(Beginning of DATASET EXCERPTS)

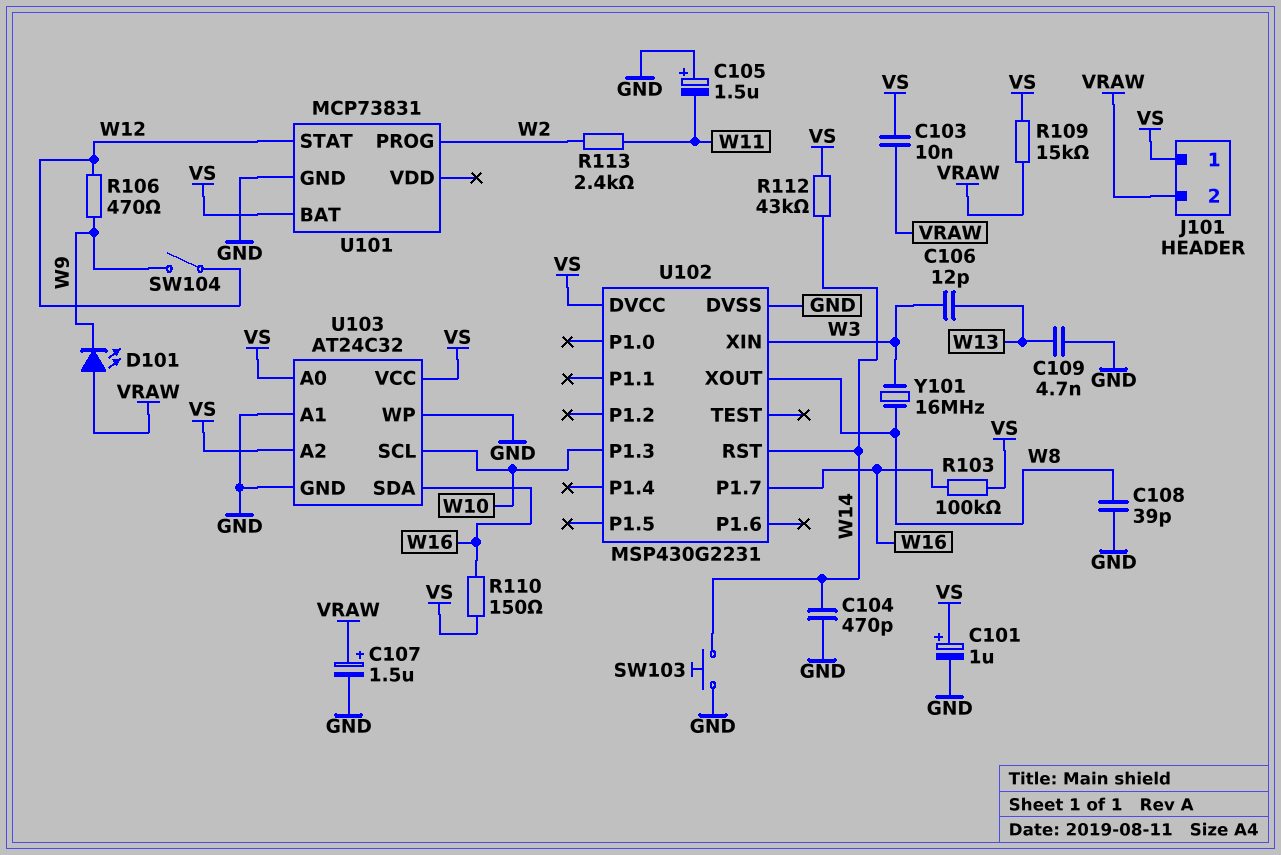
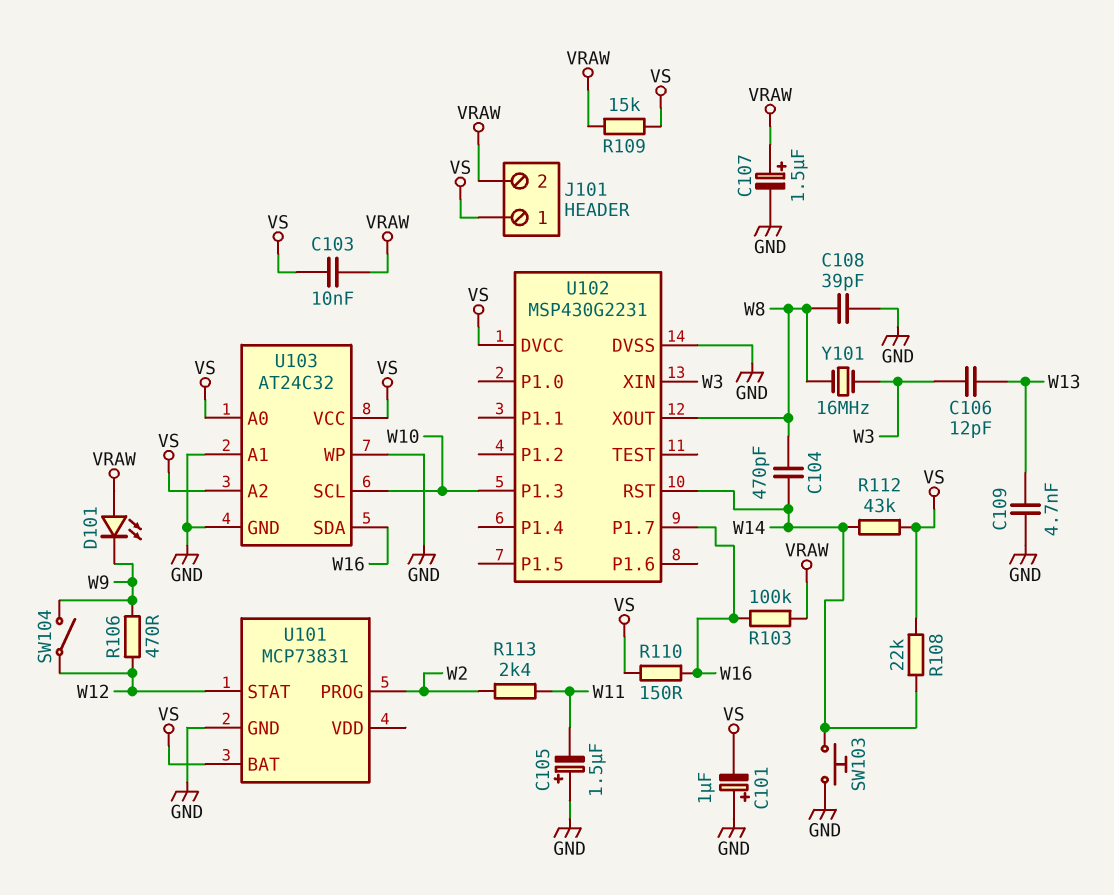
C101: 1uF (plus VS, minus GND) -> 1uF (plus GND, minus VS)
C104: 470pF (GND, W14) -> 470pF (W8, W14)
R103: 100k (VS, W16) -> 100k (VRAW, W16)
R108: none -> 22k (VS, W14)

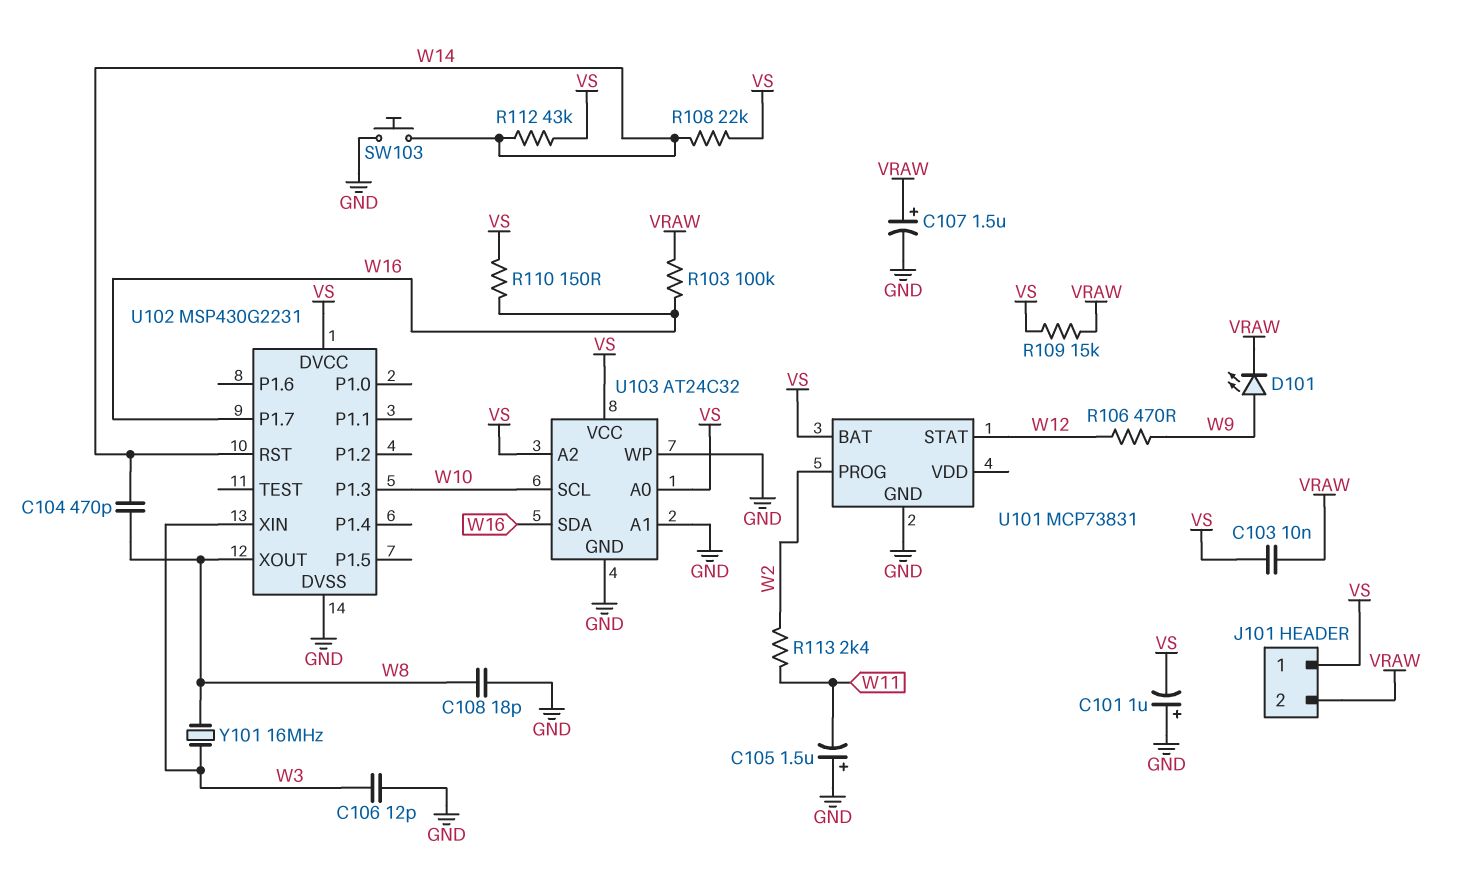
C106: 12pF (W3, W13) -> 12pF (GND, W3)
C108: 39pF (GND, W8) -> 18pF (GND, W8)
C109: 4.7nF (GND, W13) -> none
D101: LED (A VRAW, K W9) -> LED (A W9, K VRAW)
SW104: switch (W9, W12) -> none

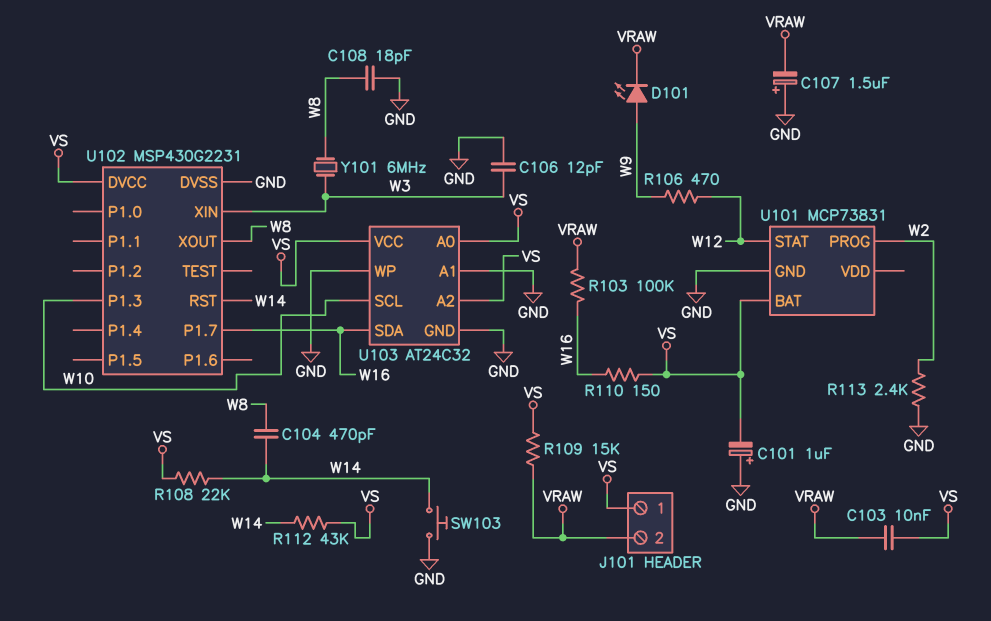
C105: 1.5uF (plus GND, minus W11) -> none
C107: 1.5uF (plus VRAW, minus GND) -> 1.5uF (plus GND, minus VRAW)
R113: 2.4k (W2, W11) -> 2.4k (GND, W2)
Y101: 16MHz (W3, W8) -> 6MHz (W3, W8)

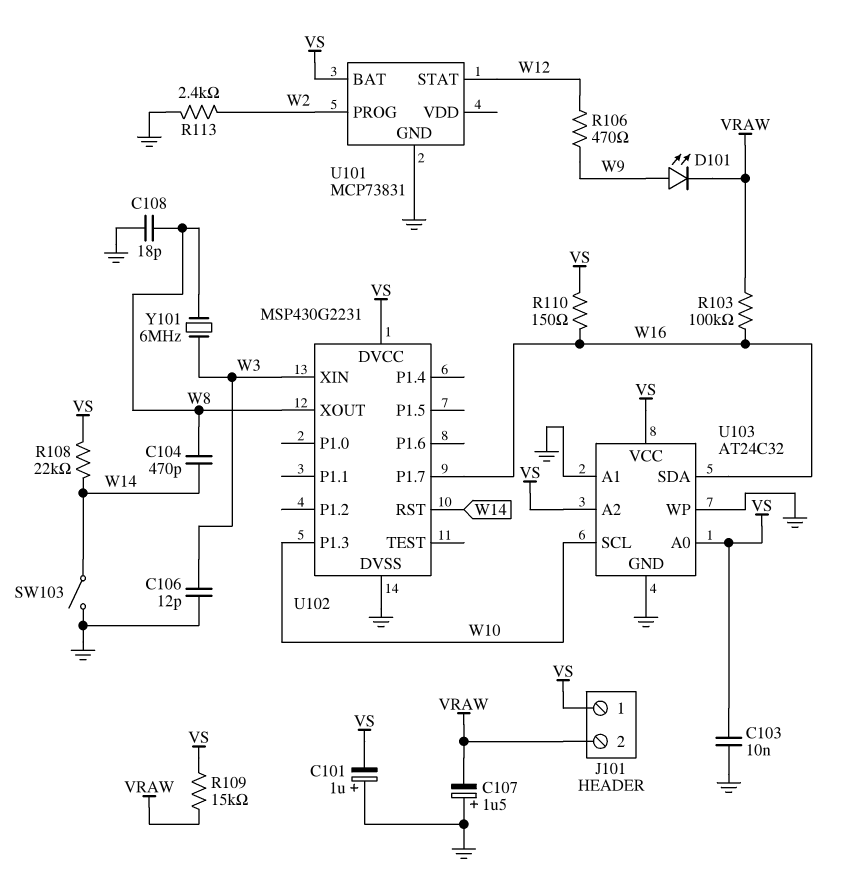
C103: 10nF (VRAW, VS) -> 10nF (GND, VS)
R112: 43k (VS, W14) -> none
SW103: button (GND, W14) -> switch (GND, W14)

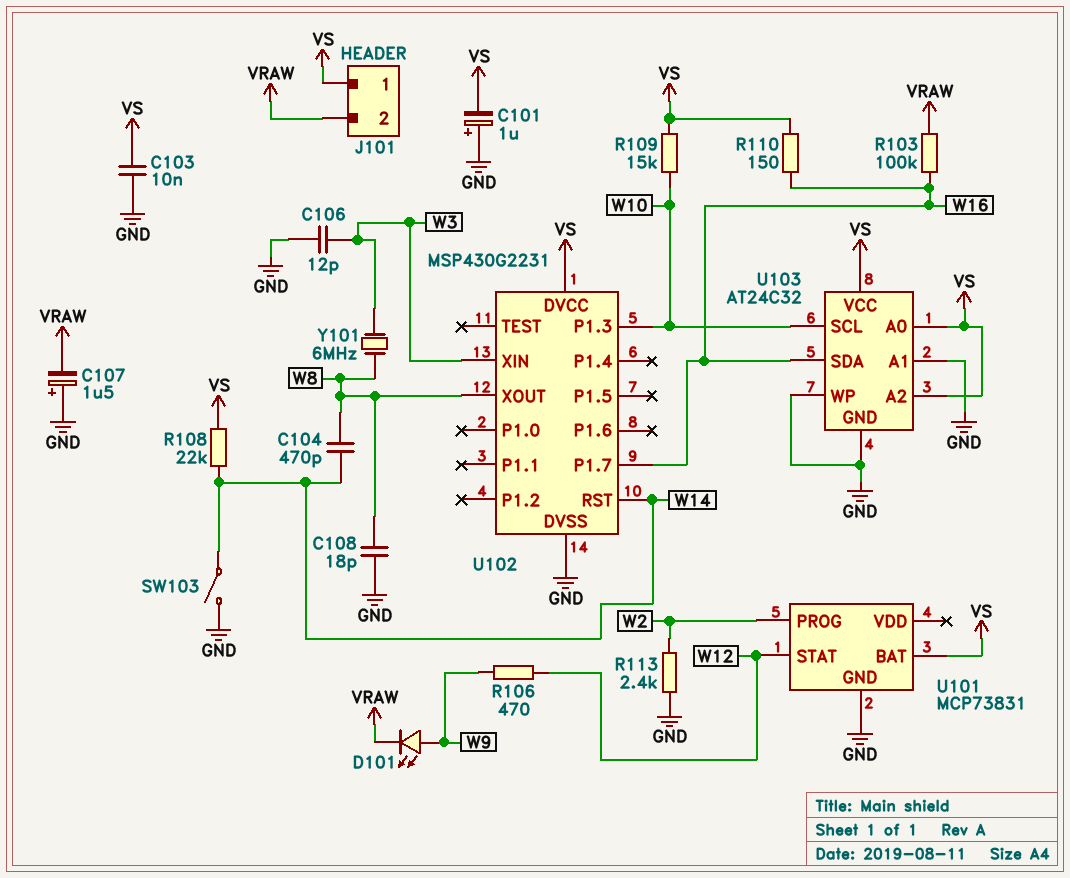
R109: 15k (VRAW, VS) -> 15k (VS, W10)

(End of DATASET EXCERPTS)

Exact repetition of the material above is required, with the images removed.

■ OUTPUT OF THE EXERCISE
C101: 1uF (plus VS, minus GND) -> 1uF (plus GND, minus VS)
C104: 470pF (GND, W14) -> 470pF (W8, W14)
R103: 100k (VS, W16) -> 100k (VRAW, W16)
R108: none -> 22k (VS, W14)

C106: 12pF (W3, W13) -> 12pF (GND, W3)
C108: 39pF (GND, W8) -> 18pF (GND, W8)
C109: 4.7nF (GND, W13) -> none
D101: LED (A VRAW, K W9) -> LED (A W9, K VRAW)
SW104: switch (W9, W12) -> none

C105: 1.5uF (plus GND, minus W11) -> none
C107: 1.5uF (plus VRAW, minus GND) -> 1.5uF (plus GND, minus VRAW)
R113: 2.4k (W2, W11) -> 2.4k (GND, W2)
Y101: 16MHz (W3, W8) -> 6MHz (W3, W8)

C103: 10nF (VRAW, VS) -> 10nF (GND, VS)
R112: 43k (VS, W14) -> none
SW103: button (GND, W14) -> switch (GND, W14)

R109: 15k (VRAW, VS) -> 15k (VS, W10)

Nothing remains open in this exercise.